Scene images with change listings
********
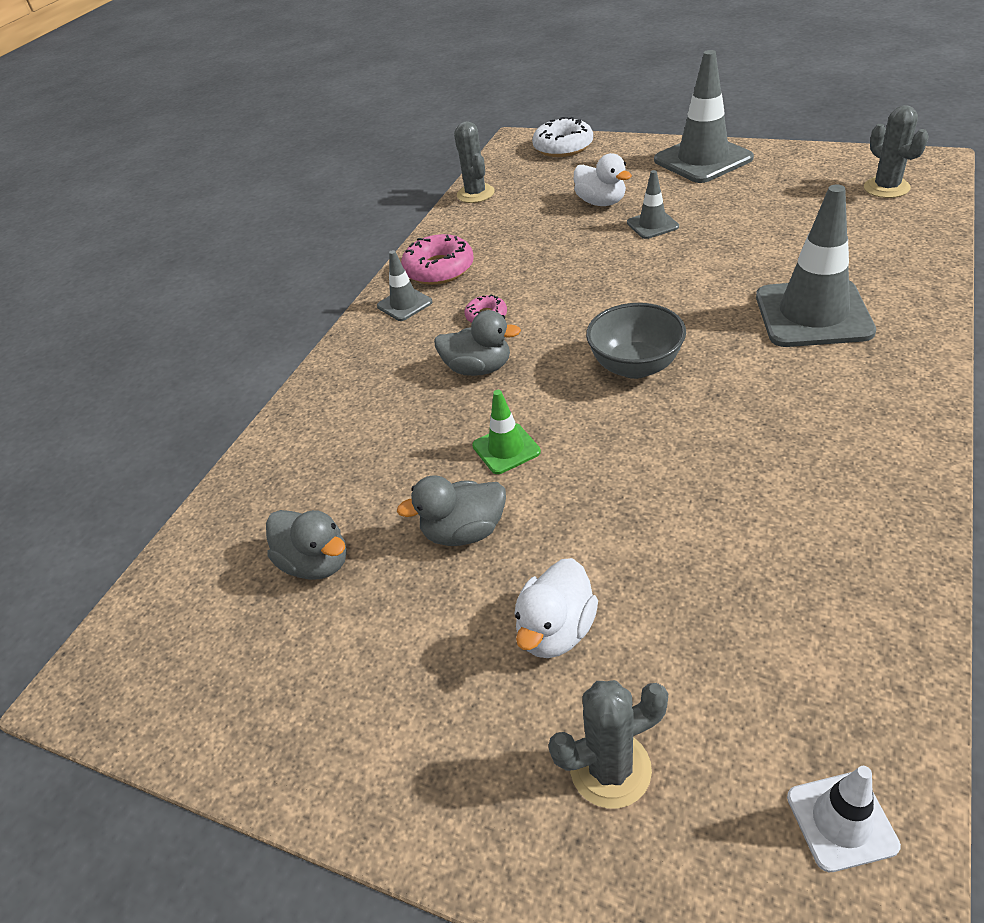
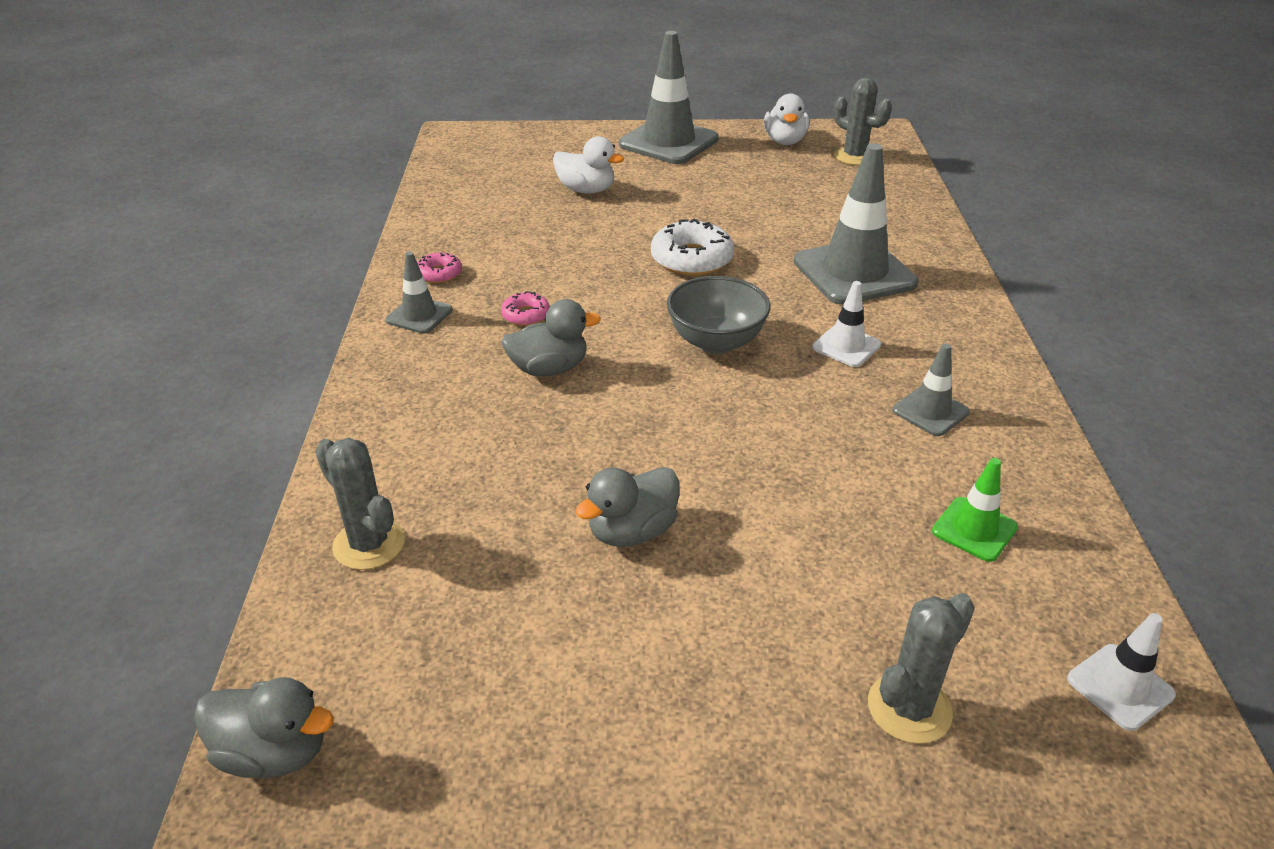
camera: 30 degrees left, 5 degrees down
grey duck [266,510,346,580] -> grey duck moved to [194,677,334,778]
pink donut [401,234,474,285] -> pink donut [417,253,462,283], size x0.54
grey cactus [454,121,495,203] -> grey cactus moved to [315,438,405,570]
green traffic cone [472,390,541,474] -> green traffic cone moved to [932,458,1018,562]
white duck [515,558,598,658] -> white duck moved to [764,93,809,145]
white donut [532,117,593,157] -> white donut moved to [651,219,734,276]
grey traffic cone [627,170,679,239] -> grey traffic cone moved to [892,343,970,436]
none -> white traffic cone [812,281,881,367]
********
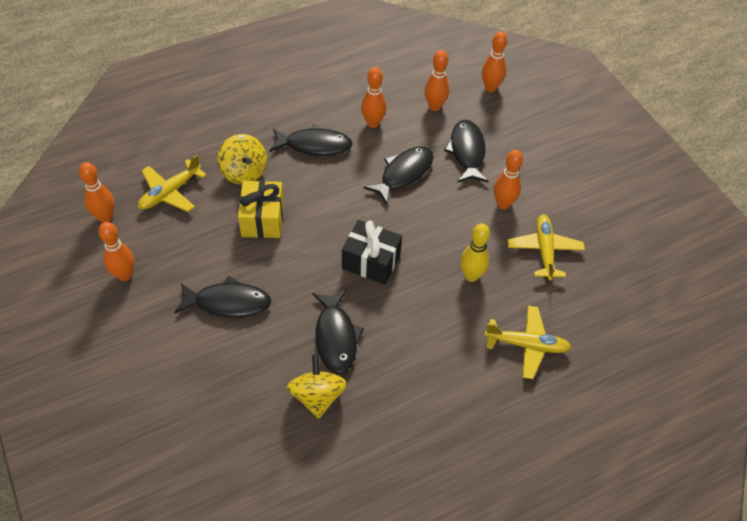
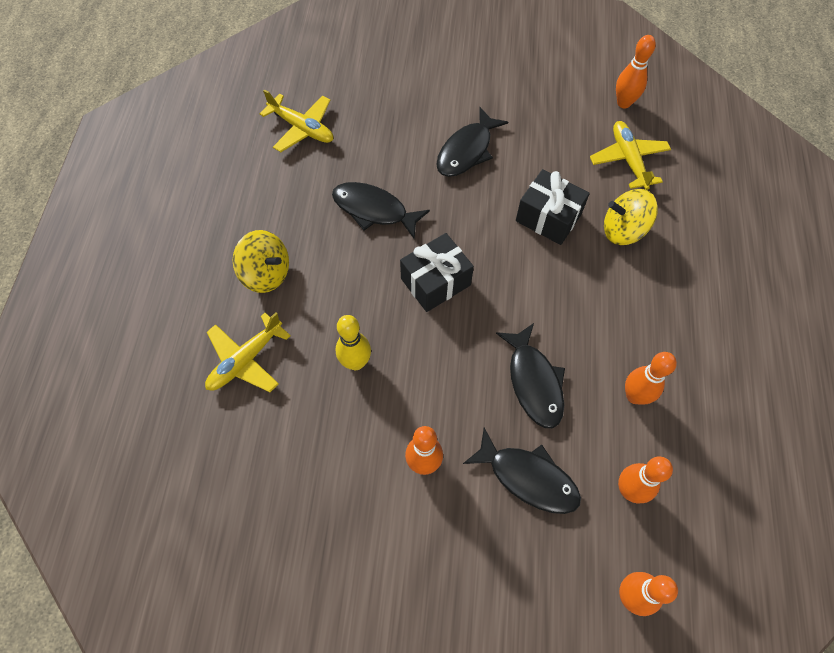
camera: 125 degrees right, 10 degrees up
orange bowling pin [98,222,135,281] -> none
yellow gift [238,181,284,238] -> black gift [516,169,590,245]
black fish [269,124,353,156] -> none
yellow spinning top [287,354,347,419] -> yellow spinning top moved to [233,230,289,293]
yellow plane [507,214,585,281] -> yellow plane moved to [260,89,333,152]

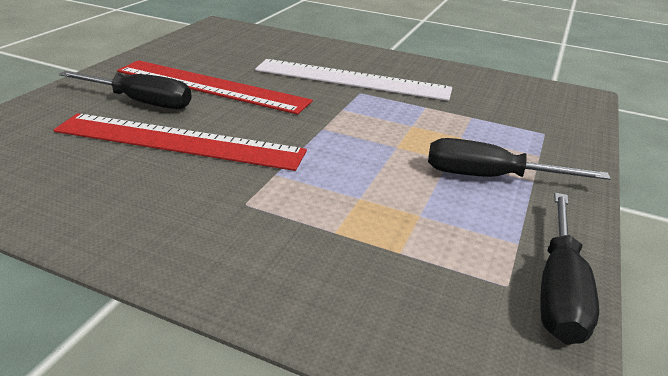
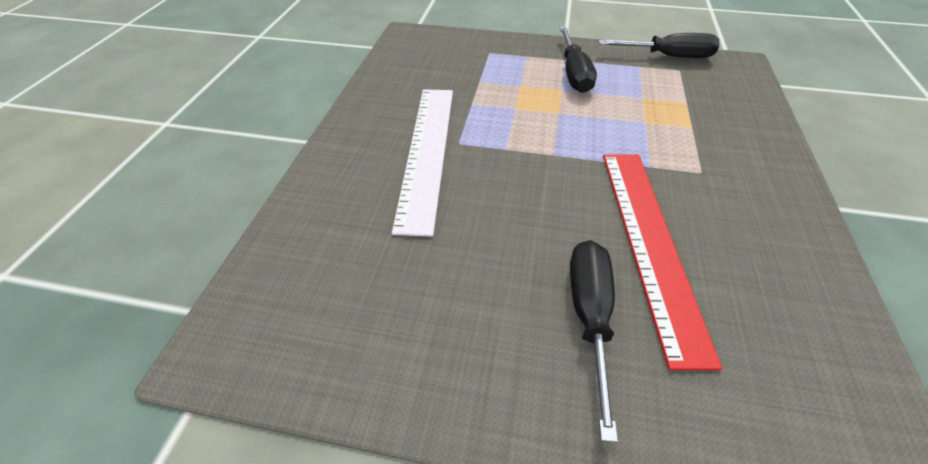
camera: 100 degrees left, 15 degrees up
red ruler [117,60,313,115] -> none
********
Aim of the task. Reproduce exactly the lines above starting at the line containing "black fish [269,124,353,156] -> none" and ending at the line containing "camera: 100 degrees left, 15 degrees up", including both, but not the pictures.

The completed task.
black fish [269,124,353,156] -> none
yellow spinning top [287,354,347,419] -> yellow spinning top moved to [233,230,289,293]
yellow plane [507,214,585,281] -> yellow plane moved to [260,89,333,152]

camera: 100 degrees left, 15 degrees up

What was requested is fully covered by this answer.